▸ Exercise requirements
Go through the data below and copy it exactly, skipping every picture.

▸ Dataset excerpt
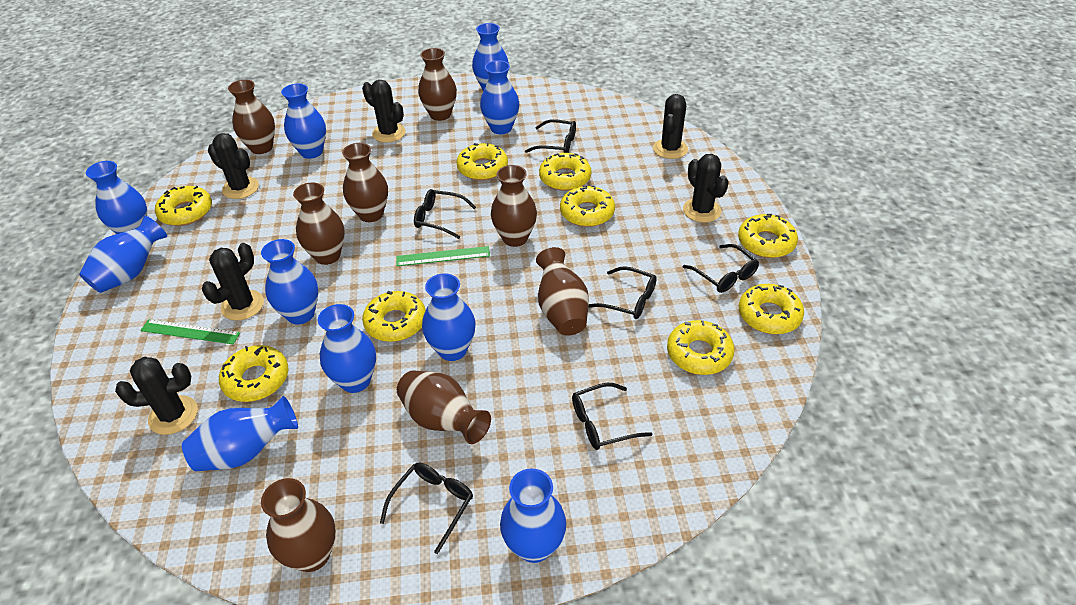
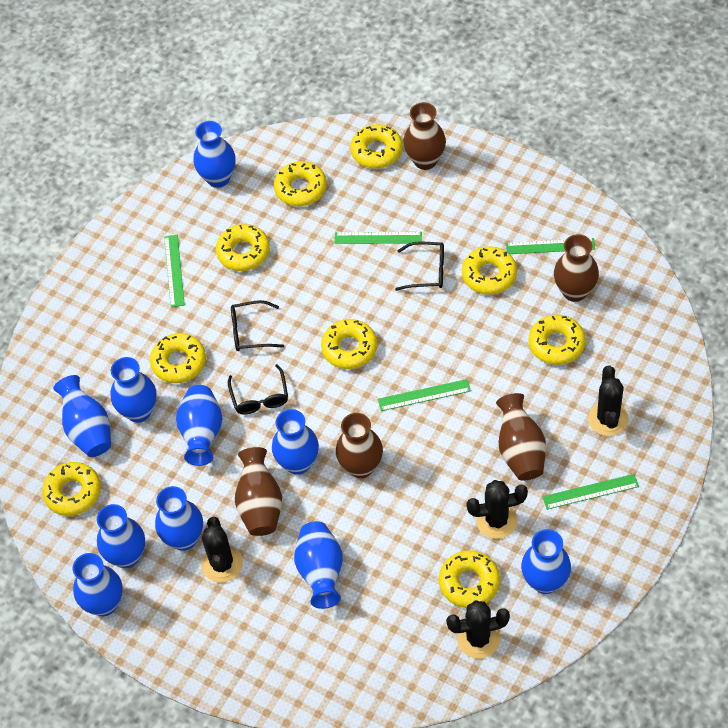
black cactus: 6 -> 4
black glasses: 6 -> 3
brown vase: 8 -> 5
green ruler: 2 -> 5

▸ Task response
black cactus: 6 -> 4
black glasses: 6 -> 3
brown vase: 8 -> 5
green ruler: 2 -> 5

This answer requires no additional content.